RECORDS SUPPLIED: Begin

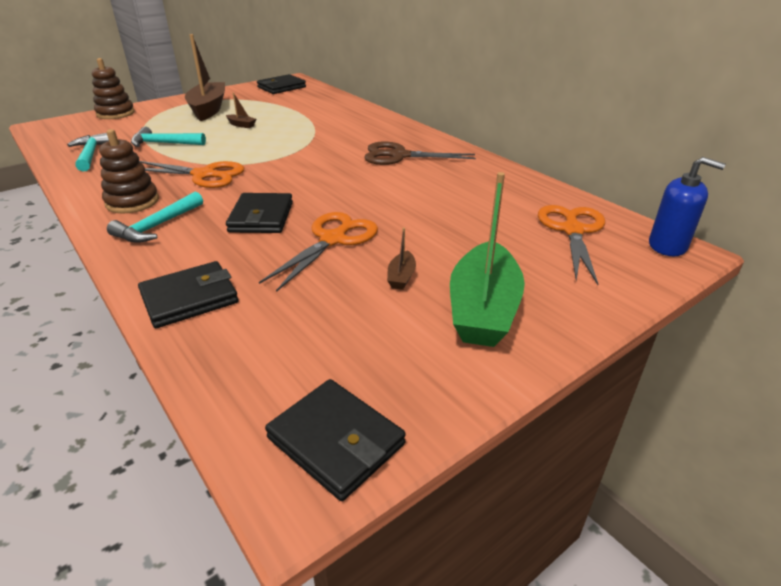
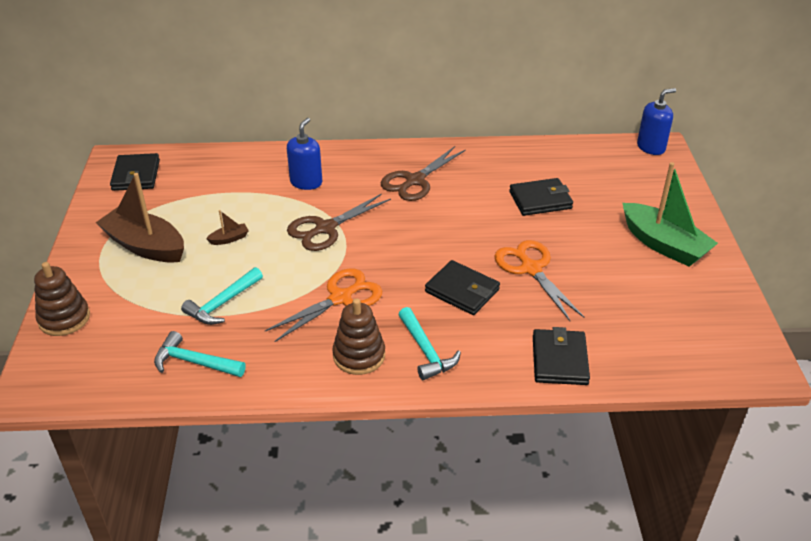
camera: 55 degrees left, 5 degrees up
(289, 146) = (325, 228): none -> brown scissors
(336, 441) = (740, 342): black wallet -> black wallet (540, 200)
(340, 125) = (306, 182): none -> blue soap dispenser
(401, 277) = (605, 259): brown boat -> none
(572, 230) = (605, 168): orange scissors -> none

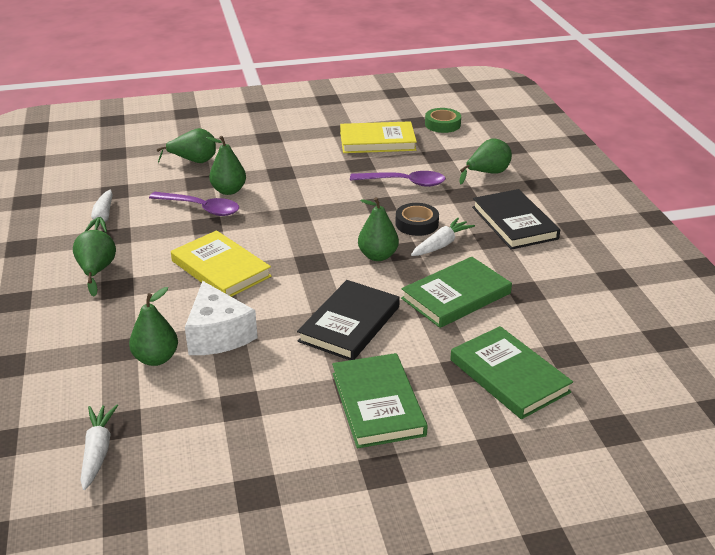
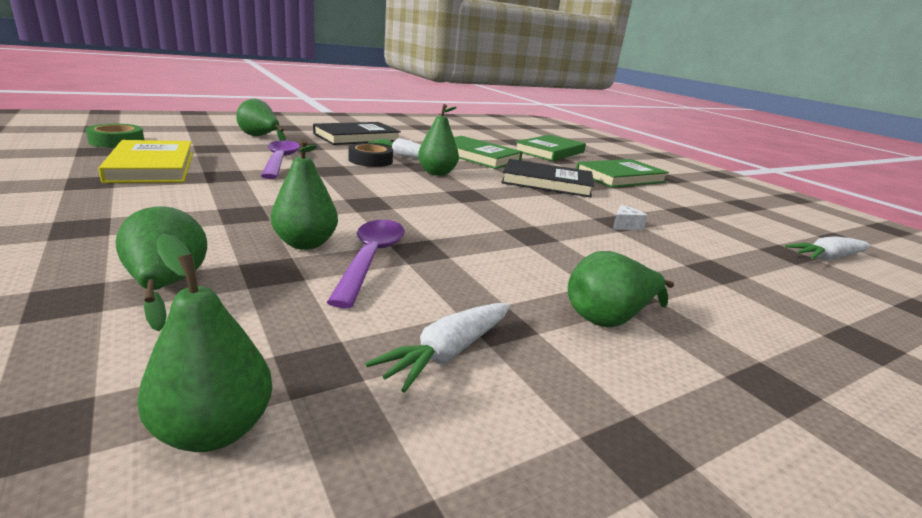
camera: 110 degrees left, 10 degrees down
(102, 218) = (447, 353): white carrot -> white carrot turned 150 degrees clockwise
(156, 358) = (696, 249): green pear -> green pear (214, 430)
(218, 335) = (625, 225): white cheese -> white cheese, size x0.42
(220, 269) = (517, 233): yellow book -> none

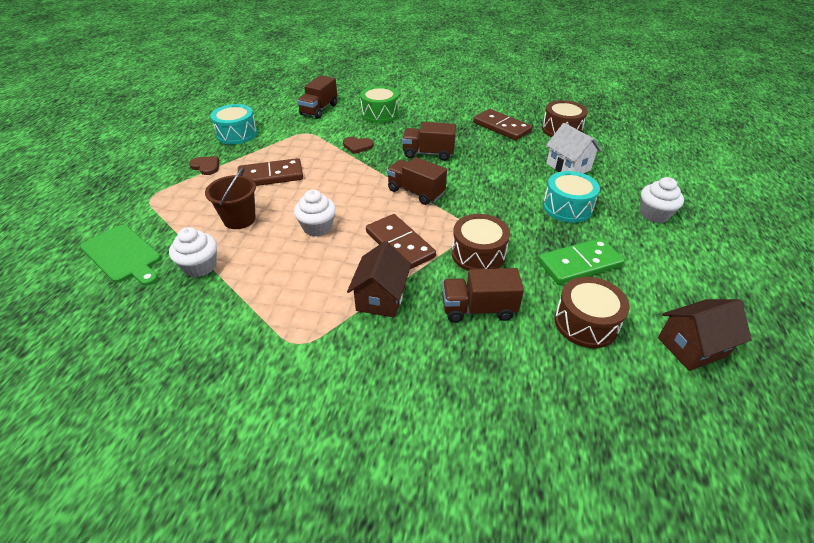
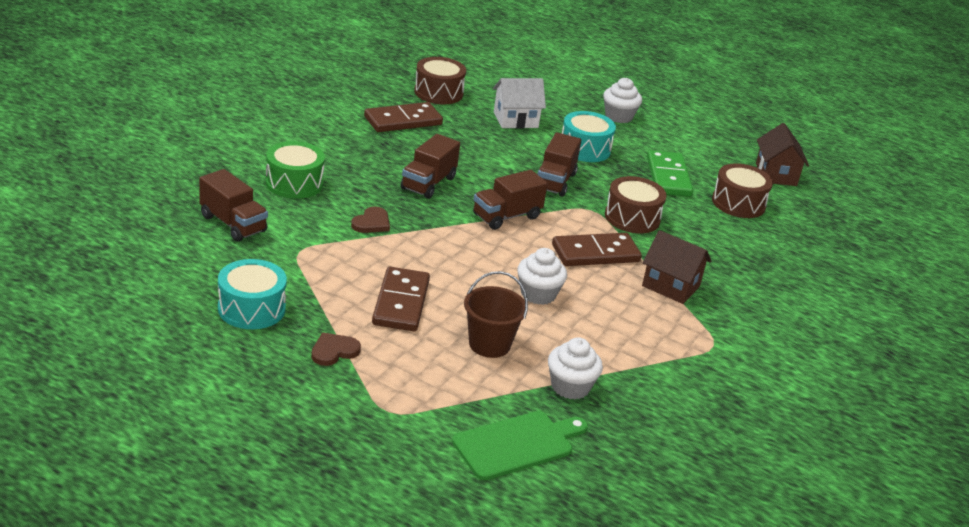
camera: 75 degrees left, 10 degrees down
(478, 309) = (704, 243): brown truck -> brown truck (555, 181)

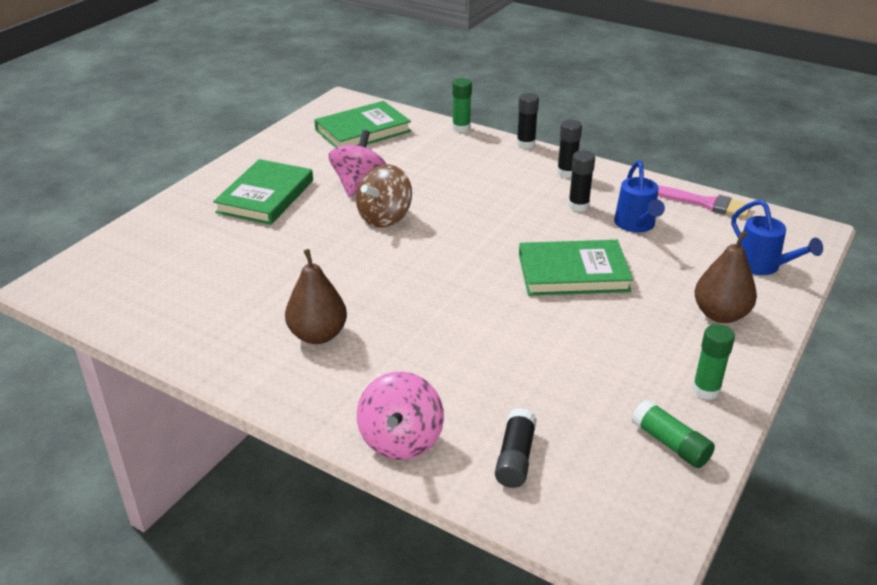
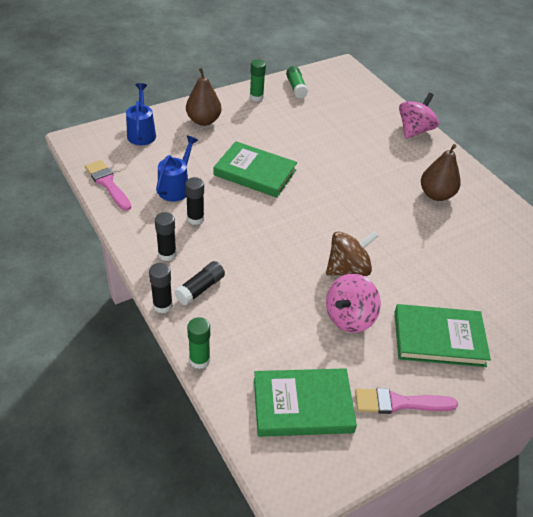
camera: 155 degrees left, 10 degrees up
(265, 196) = (439, 338): green book -> green book turned 45 degrees clockwise
(287, 151) = (399, 403): none -> pink brush
(515, 458) = (367, 107): black glue stick -> black glue stick (200, 289)

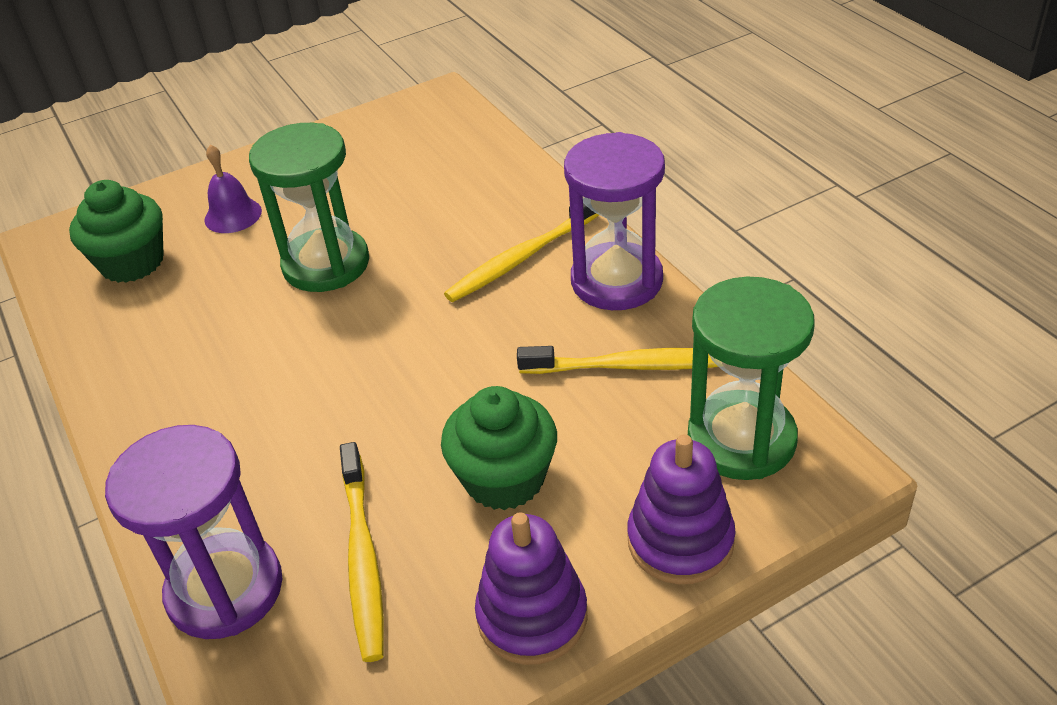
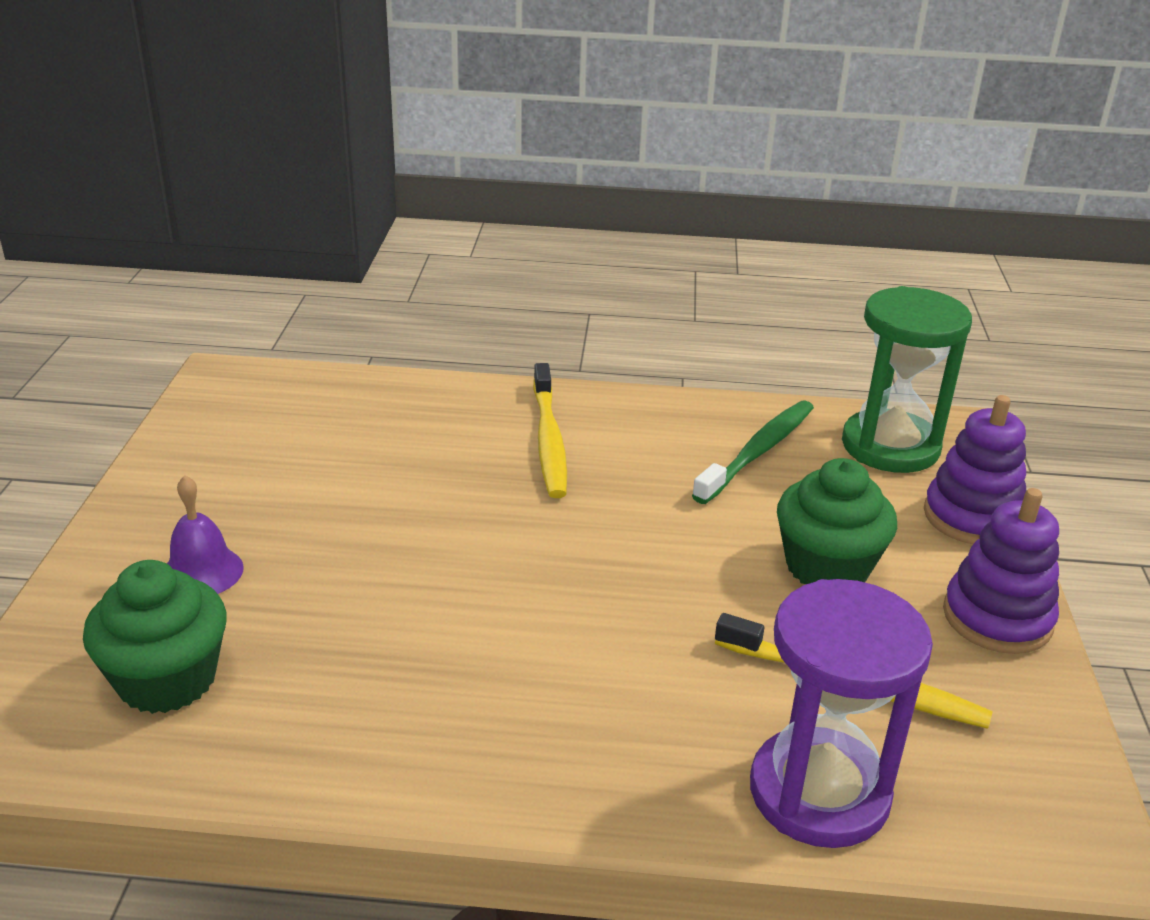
camera: 60 degrees left, 10 degrees down
(326, 264) = (393, 544): green hourglass -> none
(616, 281) = (643, 413): purple hourglass -> none
(633, 366) = (758, 452): yellow toothbrush -> green toothbrush

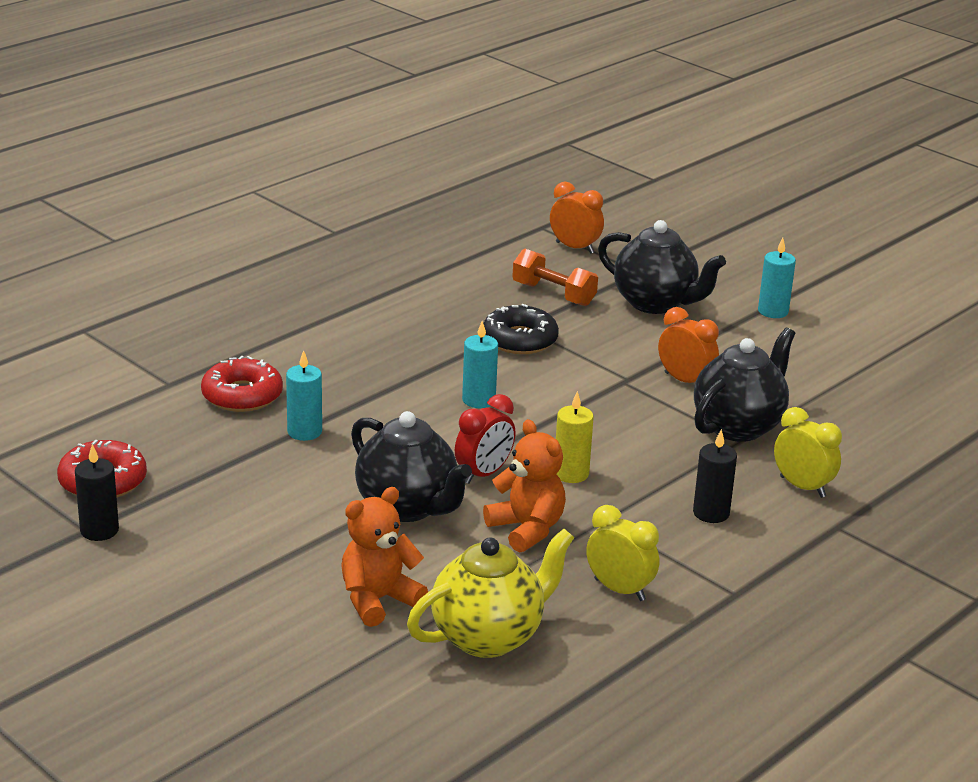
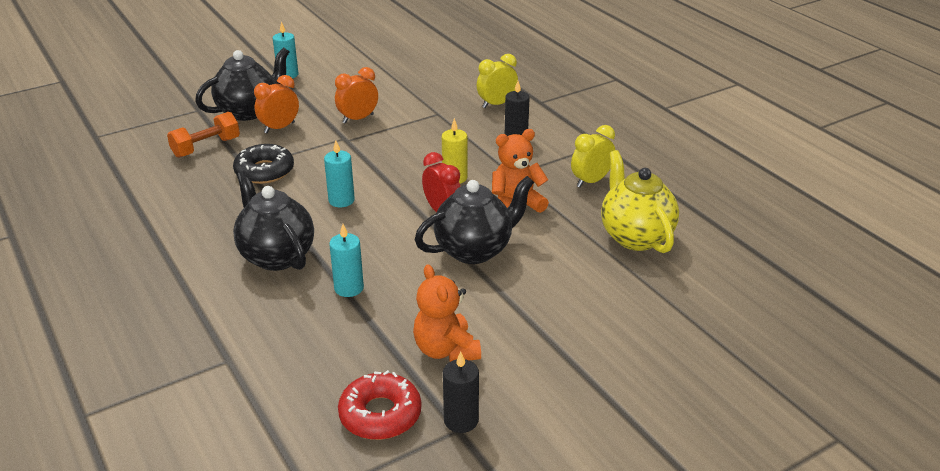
camera: 75 degrees left, 5 degrees up
(242, 395) = (273, 317): red donut -> none
(378, 600) = (588, 277): orange teddy bear -> orange teddy bear (446, 350)
(575, 248) = (141, 128): orange clock -> orange clock (279, 128)
(738, 426) = (421, 111): black teapot -> black teapot (276, 256)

RECORDS SUPPLIED: End

• **EXERCISE DIRECTIONS**: Print only the lines from the line that contains "(515, 458) = (367, 107): black" to the final line of the data, inclusive. Pictures stay out.

• **SOLUTION TO THE EXERCISE**:
(515, 458) = (367, 107): black glue stick -> black glue stick (200, 289)

camera: 60 degrees left, 10 degrees down
(326, 264) = (393, 544): green hourglass -> none
(616, 281) = (643, 413): purple hourglass -> none
(633, 366) = (758, 452): yellow toothbrush -> green toothbrush

camera: 75 degrees left, 5 degrees up
(242, 395) = (273, 317): red donut -> none
(378, 600) = (588, 277): orange teddy bear -> orange teddy bear (446, 350)
(575, 248) = (141, 128): orange clock -> orange clock (279, 128)
(738, 426) = (421, 111): black teapot -> black teapot (276, 256)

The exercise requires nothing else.